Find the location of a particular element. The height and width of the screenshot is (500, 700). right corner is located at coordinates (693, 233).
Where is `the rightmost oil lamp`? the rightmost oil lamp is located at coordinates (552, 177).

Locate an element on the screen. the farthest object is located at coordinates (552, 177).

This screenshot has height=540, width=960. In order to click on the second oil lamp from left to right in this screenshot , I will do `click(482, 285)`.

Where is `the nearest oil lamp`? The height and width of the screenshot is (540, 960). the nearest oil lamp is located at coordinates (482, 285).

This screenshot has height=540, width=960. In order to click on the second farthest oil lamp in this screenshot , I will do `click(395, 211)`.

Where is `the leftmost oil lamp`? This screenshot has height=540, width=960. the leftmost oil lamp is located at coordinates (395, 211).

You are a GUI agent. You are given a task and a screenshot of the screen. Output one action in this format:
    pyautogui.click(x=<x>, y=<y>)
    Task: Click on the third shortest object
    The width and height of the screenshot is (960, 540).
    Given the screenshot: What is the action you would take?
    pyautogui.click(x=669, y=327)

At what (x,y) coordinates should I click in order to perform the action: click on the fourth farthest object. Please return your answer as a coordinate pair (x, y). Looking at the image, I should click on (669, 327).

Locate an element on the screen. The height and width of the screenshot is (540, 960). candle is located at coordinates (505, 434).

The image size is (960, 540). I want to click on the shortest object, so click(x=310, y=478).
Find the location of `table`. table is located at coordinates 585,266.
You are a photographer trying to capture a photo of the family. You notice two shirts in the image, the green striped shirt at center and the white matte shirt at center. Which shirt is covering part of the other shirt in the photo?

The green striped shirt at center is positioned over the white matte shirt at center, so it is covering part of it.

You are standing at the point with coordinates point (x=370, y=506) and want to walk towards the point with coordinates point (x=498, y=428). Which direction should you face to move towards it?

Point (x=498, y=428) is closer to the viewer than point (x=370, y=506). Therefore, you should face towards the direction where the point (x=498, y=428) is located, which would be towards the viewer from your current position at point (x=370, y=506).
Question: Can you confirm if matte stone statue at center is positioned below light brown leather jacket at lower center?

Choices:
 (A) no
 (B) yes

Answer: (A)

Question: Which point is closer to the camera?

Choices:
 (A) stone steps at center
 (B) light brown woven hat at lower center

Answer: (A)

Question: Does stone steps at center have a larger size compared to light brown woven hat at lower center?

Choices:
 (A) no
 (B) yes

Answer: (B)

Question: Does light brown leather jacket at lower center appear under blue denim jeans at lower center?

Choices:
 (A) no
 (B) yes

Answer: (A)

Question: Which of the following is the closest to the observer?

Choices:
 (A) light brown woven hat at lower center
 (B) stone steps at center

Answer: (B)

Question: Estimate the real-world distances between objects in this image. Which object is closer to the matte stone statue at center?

Problem
Please copy all of the records above word for word, line by line, without changing anything.

Task answer
Find the location of a particular element. The height and width of the screenshot is (500, 700). right corner is located at coordinates (693, 233).
Where is `the rightmost oil lamp`? the rightmost oil lamp is located at coordinates (552, 177).

Locate an element on the screen. the farthest object is located at coordinates (552, 177).

This screenshot has height=540, width=960. In order to click on the second oil lamp from left to right in this screenshot , I will do `click(482, 285)`.

Where is `the nearest oil lamp`? The height and width of the screenshot is (540, 960). the nearest oil lamp is located at coordinates (482, 285).

This screenshot has height=540, width=960. In order to click on the second farthest oil lamp in this screenshot , I will do `click(395, 211)`.

Where is `the leftmost oil lamp`? This screenshot has height=540, width=960. the leftmost oil lamp is located at coordinates (395, 211).

You are a GUI agent. You are given a task and a screenshot of the screen. Output one action in this format:
    pyautogui.click(x=<x>, y=<y>)
    Task: Click on the third shortest object
    The width and height of the screenshot is (960, 540).
    Given the screenshot: What is the action you would take?
    pyautogui.click(x=669, y=327)

At what (x,y) coordinates should I click in order to perform the action: click on the fourth farthest object. Please return your answer as a coordinate pair (x, y). Looking at the image, I should click on (669, 327).

Locate an element on the screen. The height and width of the screenshot is (540, 960). candle is located at coordinates (505, 434).

The image size is (960, 540). I want to click on the shortest object, so click(x=310, y=478).
Find the location of `table`. table is located at coordinates 585,266.
You are a photographer trying to capture a photo of the family. You notice two shirts in the image, the green striped shirt at center and the white matte shirt at center. Which shirt is covering part of the other shirt in the photo?

The green striped shirt at center is positioned over the white matte shirt at center, so it is covering part of it.

You are standing at the point with coordinates point (x=370, y=506) and want to walk towards the point with coordinates point (x=498, y=428). Which direction should you face to move towards it?

Point (x=498, y=428) is closer to the viewer than point (x=370, y=506). Therefore, you should face towards the direction where the point (x=498, y=428) is located, which would be towards the viewer from your current position at point (x=370, y=506).
Question: Can you confirm if matte stone statue at center is positioned below light brown leather jacket at lower center?

Choices:
 (A) no
 (B) yes

Answer: (A)

Question: Which point is closer to the camera?

Choices:
 (A) stone steps at center
 (B) light brown woven hat at lower center

Answer: (A)

Question: Does stone steps at center have a larger size compared to light brown woven hat at lower center?

Choices:
 (A) no
 (B) yes

Answer: (B)

Question: Does light brown leather jacket at lower center appear under blue denim jeans at lower center?

Choices:
 (A) no
 (B) yes

Answer: (A)

Question: Which of the following is the closest to the observer?

Choices:
 (A) light brown woven hat at lower center
 (B) stone steps at center

Answer: (B)

Question: Estimate the real-world distances between objects in this image. Which object is closer to the matte stone statue at center?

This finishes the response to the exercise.